Dataset entries
=== Begin Enclosure ===
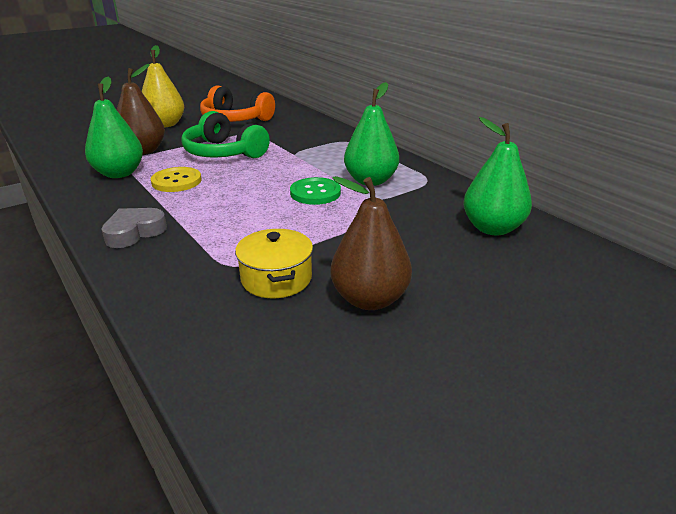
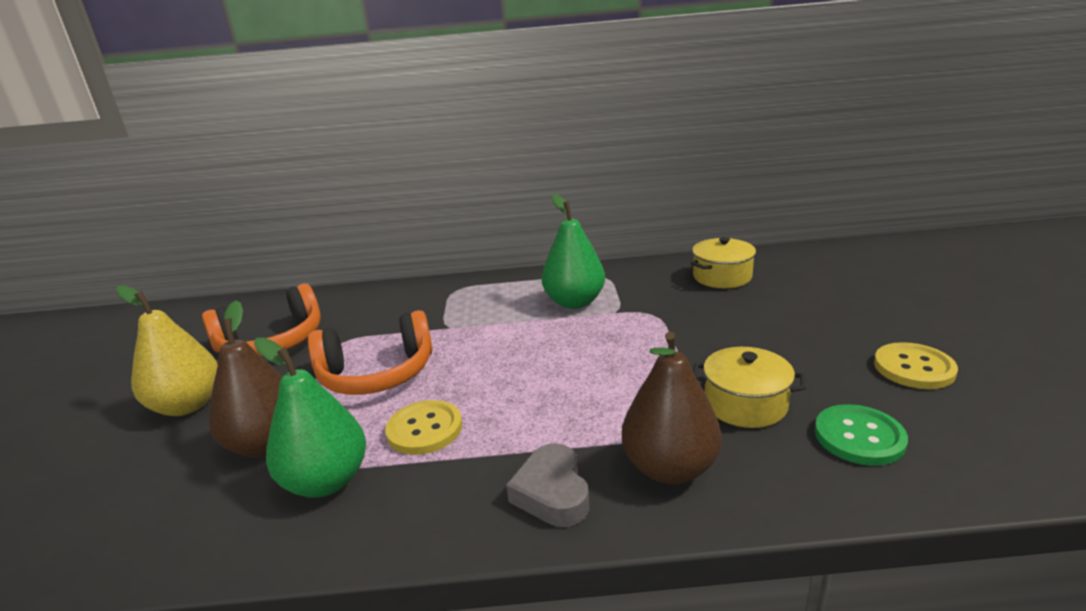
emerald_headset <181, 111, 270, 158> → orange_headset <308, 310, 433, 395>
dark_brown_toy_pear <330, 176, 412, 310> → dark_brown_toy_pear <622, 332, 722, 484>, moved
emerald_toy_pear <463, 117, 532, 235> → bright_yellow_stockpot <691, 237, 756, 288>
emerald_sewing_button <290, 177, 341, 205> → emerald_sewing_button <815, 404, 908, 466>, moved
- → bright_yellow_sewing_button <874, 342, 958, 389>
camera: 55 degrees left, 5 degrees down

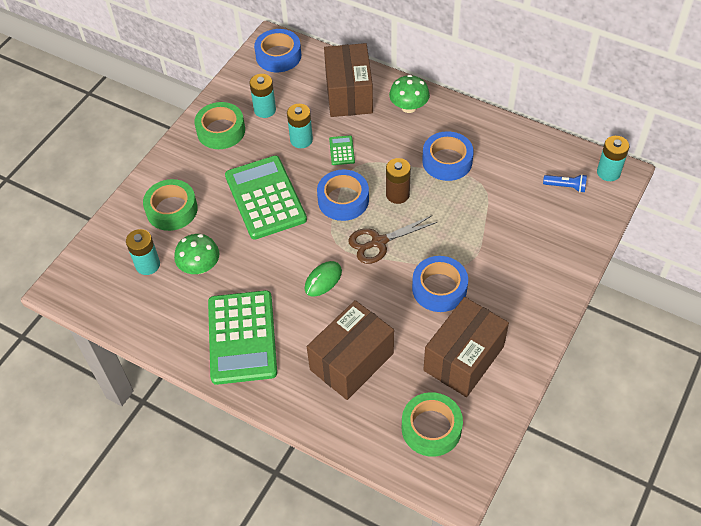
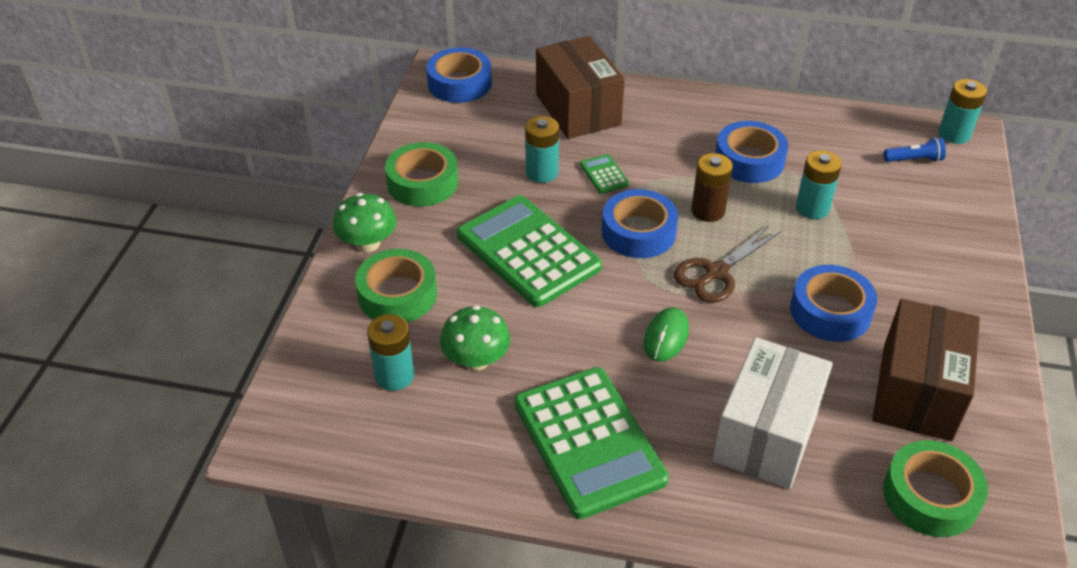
emerald_fungus <389, 75, 430, 113> → emerald_fungus <333, 193, 397, 252>, moved
dark_brown_box <307, 300, 394, 400> → pure_white_box <713, 337, 833, 489>
aqua_battery <249, 74, 276, 118> → aqua_battery <796, 150, 842, 219>, moved
camera: 20 degrees left, 10 degrees down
=== End Enclosure ===
◆ Exercise brief: Copy out the data exactly and keep the pictures out.

◆ Result of this exercise:
emerald_headset <181, 111, 270, 158> → orange_headset <308, 310, 433, 395>
dark_brown_toy_pear <330, 176, 412, 310> → dark_brown_toy_pear <622, 332, 722, 484>, moved
emerald_toy_pear <463, 117, 532, 235> → bright_yellow_stockpot <691, 237, 756, 288>
emerald_sewing_button <290, 177, 341, 205> → emerald_sewing_button <815, 404, 908, 466>, moved
- → bright_yellow_sewing_button <874, 342, 958, 389>
camera: 55 degrees left, 5 degrees down

emerald_fungus <389, 75, 430, 113> → emerald_fungus <333, 193, 397, 252>, moved
dark_brown_box <307, 300, 394, 400> → pure_white_box <713, 337, 833, 489>
aqua_battery <249, 74, 276, 118> → aqua_battery <796, 150, 842, 219>, moved
camera: 20 degrees left, 10 degrees down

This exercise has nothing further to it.